(Stored items from a collection)
BEGIN

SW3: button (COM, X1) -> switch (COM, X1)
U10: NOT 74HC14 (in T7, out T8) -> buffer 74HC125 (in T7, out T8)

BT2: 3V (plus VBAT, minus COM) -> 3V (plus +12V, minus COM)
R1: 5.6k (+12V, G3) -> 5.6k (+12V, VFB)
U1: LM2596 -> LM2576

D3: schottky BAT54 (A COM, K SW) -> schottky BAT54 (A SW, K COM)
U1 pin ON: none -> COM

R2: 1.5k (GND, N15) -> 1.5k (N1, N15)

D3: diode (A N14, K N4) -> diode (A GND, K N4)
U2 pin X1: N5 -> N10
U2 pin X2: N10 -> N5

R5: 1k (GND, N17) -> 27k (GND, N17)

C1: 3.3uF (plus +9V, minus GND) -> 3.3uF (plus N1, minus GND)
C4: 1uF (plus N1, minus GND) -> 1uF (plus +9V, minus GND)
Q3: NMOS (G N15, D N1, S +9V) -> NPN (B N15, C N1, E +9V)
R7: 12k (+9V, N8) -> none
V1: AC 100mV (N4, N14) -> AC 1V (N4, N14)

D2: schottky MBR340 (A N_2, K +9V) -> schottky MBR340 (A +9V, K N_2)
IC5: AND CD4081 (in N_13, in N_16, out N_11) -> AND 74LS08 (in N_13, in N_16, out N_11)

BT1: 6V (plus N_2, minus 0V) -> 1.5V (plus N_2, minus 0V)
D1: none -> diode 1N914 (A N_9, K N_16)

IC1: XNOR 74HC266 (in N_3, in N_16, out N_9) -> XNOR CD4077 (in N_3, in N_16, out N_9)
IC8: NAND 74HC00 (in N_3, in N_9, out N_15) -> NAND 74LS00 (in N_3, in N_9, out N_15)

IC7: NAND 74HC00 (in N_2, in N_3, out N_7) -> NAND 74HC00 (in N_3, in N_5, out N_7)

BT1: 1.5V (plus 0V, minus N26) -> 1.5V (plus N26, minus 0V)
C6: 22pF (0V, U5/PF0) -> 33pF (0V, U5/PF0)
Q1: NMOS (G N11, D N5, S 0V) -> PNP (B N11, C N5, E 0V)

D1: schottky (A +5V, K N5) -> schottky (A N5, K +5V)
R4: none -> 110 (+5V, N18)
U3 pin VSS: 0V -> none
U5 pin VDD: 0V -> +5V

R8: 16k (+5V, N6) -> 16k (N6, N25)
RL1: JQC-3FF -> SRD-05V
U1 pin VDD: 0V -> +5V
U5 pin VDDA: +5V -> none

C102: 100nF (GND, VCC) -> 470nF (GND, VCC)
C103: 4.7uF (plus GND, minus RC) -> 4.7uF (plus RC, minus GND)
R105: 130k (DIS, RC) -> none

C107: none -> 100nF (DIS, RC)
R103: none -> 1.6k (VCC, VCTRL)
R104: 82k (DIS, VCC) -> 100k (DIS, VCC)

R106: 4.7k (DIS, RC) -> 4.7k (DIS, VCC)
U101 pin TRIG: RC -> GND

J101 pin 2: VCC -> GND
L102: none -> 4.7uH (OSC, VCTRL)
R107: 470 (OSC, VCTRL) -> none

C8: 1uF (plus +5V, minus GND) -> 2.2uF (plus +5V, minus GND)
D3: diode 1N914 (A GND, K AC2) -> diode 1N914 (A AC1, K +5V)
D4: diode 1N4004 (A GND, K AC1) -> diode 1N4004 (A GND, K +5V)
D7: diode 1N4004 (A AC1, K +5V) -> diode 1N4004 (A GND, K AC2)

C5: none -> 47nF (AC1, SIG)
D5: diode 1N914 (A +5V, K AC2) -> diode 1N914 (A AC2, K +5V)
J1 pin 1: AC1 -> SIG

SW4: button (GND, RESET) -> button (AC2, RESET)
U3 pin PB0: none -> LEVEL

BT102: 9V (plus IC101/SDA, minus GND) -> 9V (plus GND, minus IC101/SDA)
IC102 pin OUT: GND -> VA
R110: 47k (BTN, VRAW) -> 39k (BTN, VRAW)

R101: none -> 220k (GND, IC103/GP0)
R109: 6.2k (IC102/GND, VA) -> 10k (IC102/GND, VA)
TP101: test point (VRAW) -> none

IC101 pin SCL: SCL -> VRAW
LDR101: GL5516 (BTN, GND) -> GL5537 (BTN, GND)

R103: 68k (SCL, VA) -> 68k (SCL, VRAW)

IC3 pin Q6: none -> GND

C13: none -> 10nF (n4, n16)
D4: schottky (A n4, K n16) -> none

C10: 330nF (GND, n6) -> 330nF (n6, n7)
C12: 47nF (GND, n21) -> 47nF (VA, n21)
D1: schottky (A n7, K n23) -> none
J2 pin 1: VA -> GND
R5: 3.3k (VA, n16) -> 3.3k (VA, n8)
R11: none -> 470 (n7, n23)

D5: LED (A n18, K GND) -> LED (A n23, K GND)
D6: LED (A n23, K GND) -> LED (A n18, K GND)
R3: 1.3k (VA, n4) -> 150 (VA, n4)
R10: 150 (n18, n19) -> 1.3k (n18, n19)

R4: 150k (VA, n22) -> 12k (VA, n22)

END

Gather all lines from the records above in which "VRAW" appears.

R110: 47k (BTN, VRAW) -> 39k (BTN, VRAW)
TP101: test point (VRAW) -> none
IC101 pin SCL: SCL -> VRAW
R103: 68k (SCL, VA) -> 68k (SCL, VRAW)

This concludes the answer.